▸ What the task requires: Return every record below exactly as given, images excluded.

======== Records for the task ========

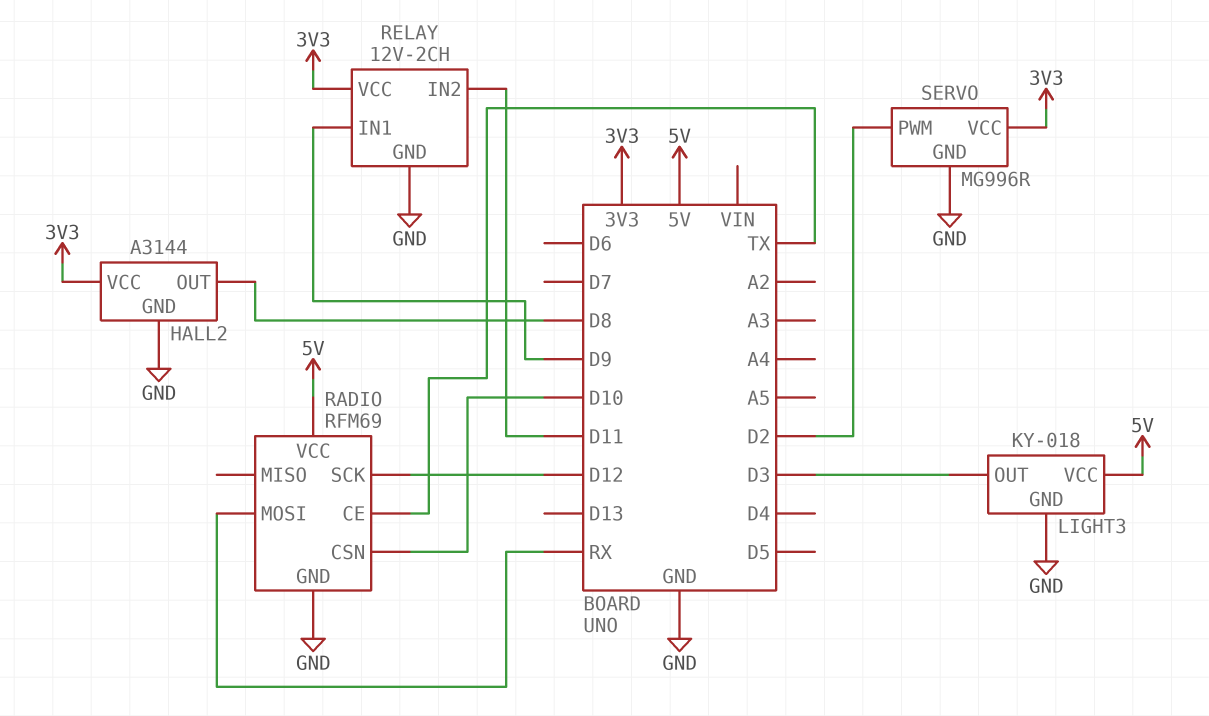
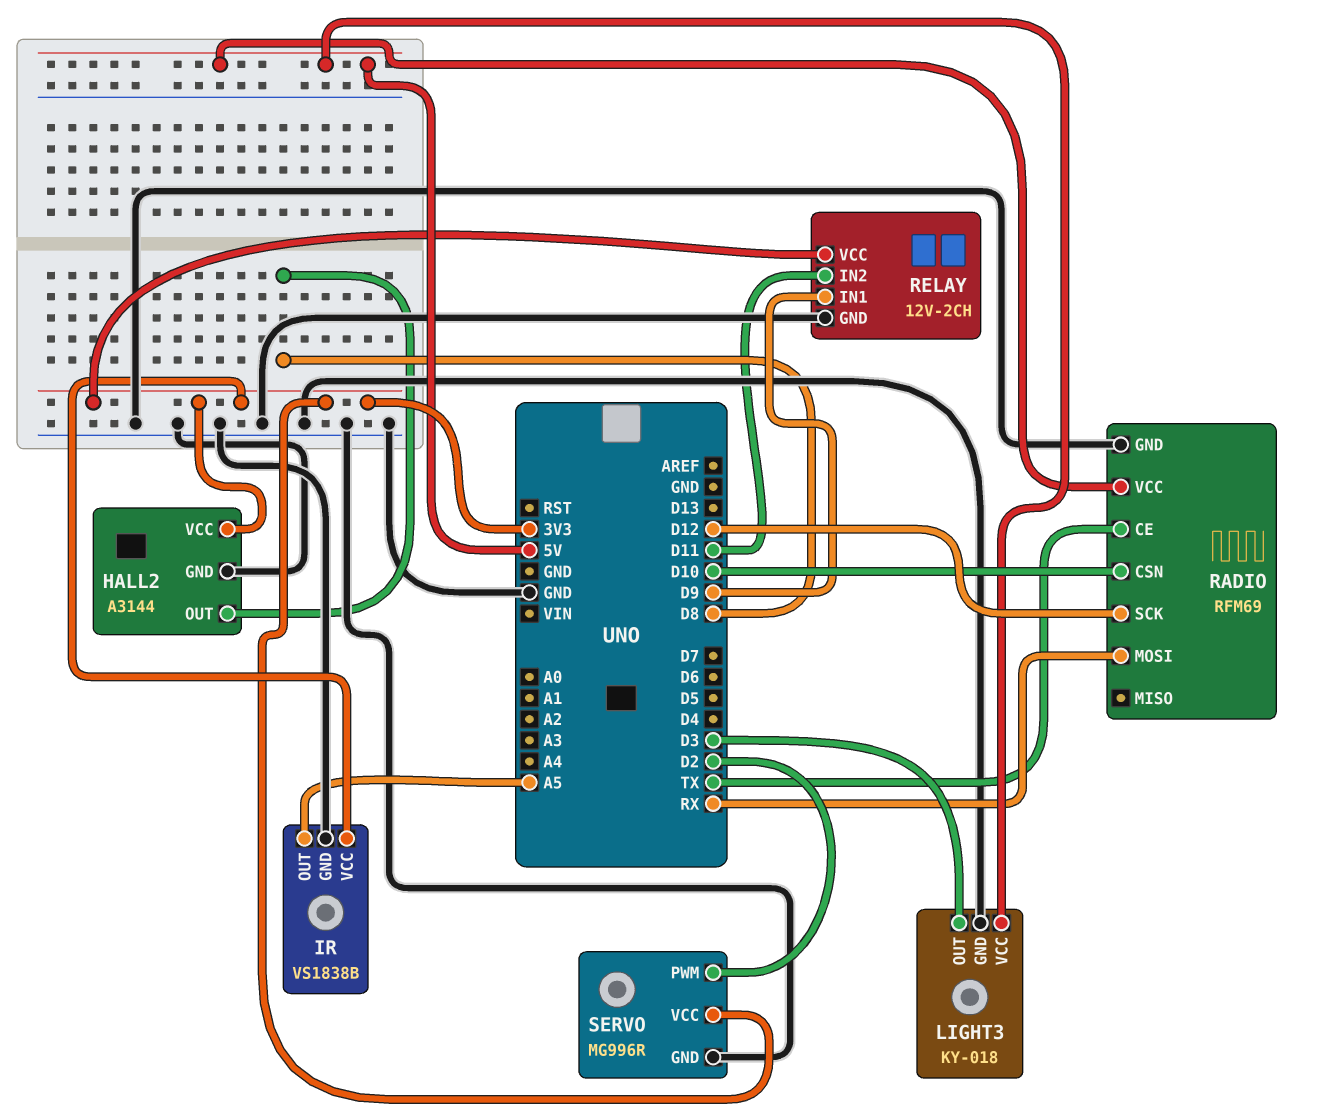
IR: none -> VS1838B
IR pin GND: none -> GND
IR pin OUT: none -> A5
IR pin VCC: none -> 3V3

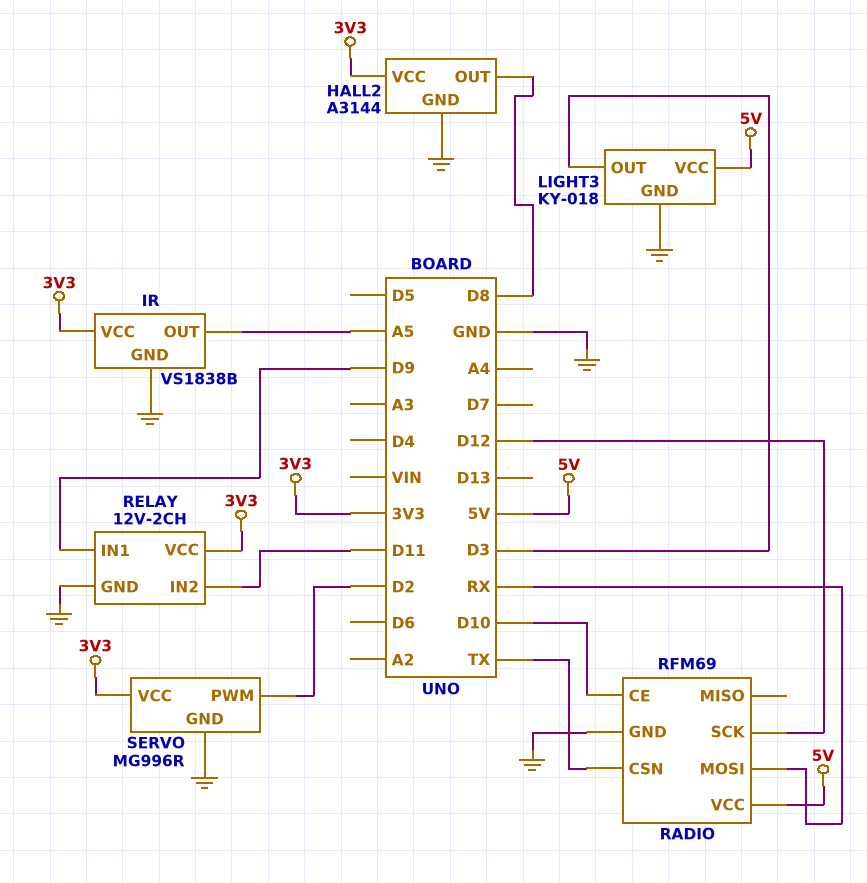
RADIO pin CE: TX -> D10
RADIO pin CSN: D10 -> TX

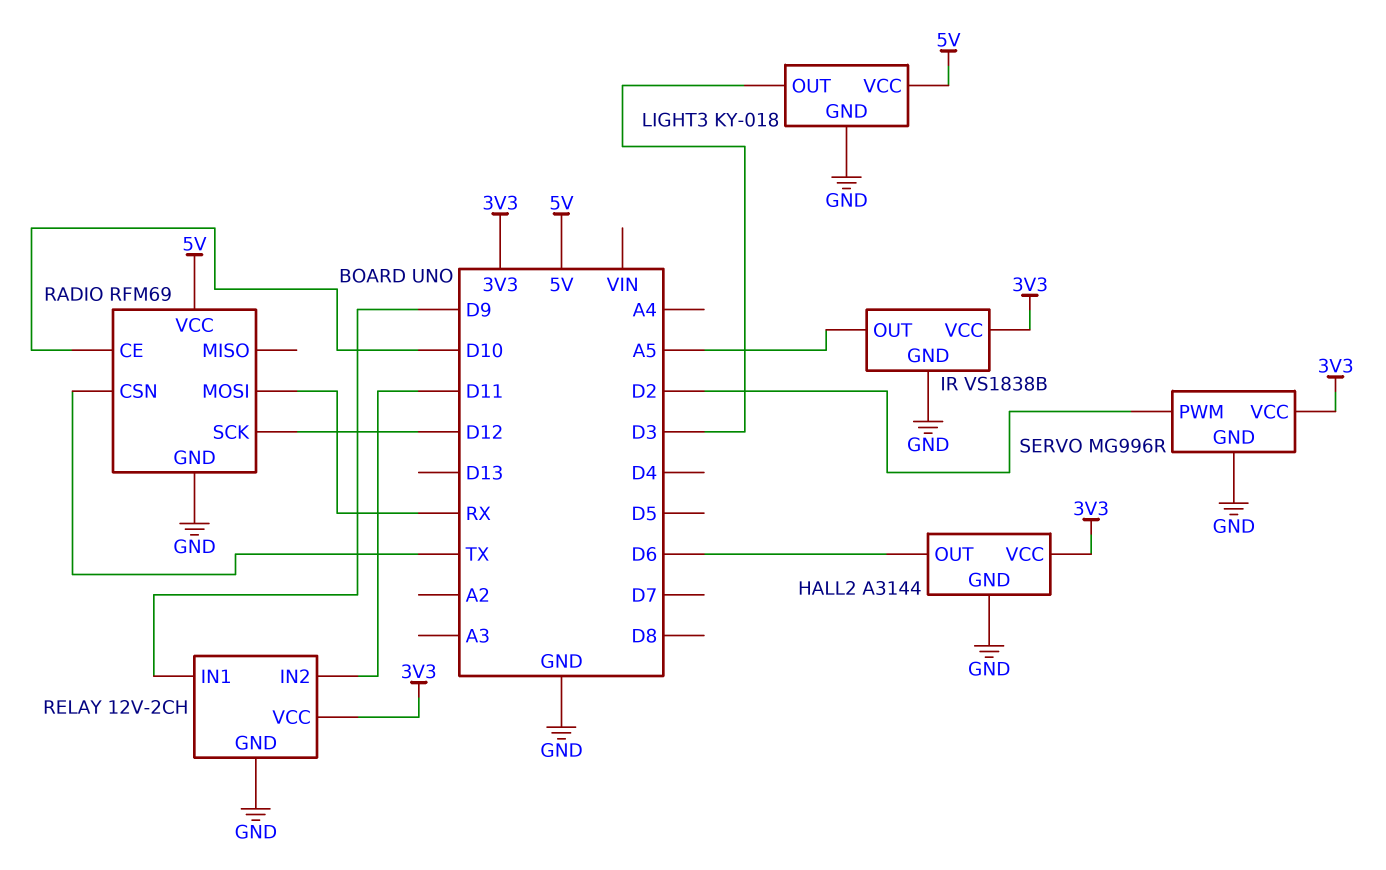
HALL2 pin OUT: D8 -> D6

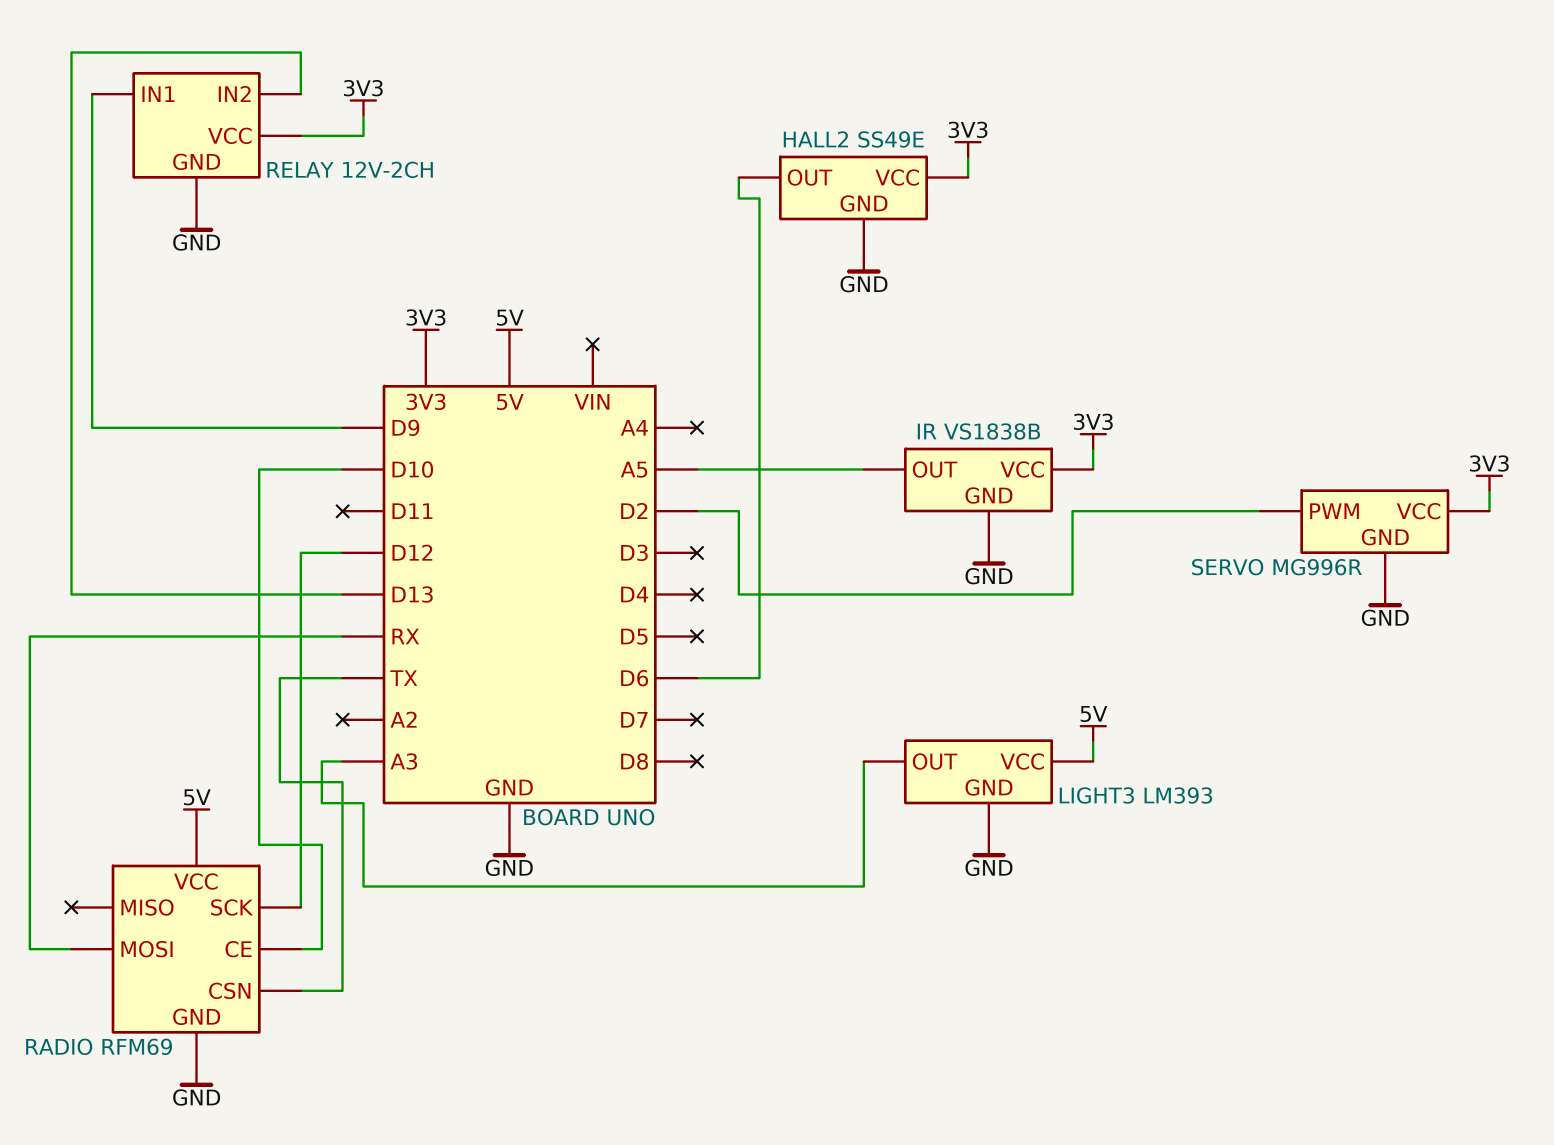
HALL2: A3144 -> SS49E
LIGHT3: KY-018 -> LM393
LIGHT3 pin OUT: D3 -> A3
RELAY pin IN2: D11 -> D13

========

▸ Response to the exercise:
IR: none -> VS1838B
IR pin GND: none -> GND
IR pin OUT: none -> A5
IR pin VCC: none -> 3V3

RADIO pin CE: TX -> D10
RADIO pin CSN: D10 -> TX

HALL2 pin OUT: D8 -> D6

HALL2: A3144 -> SS49E
LIGHT3: KY-018 -> LM393
LIGHT3 pin OUT: D3 -> A3
RELAY pin IN2: D11 -> D13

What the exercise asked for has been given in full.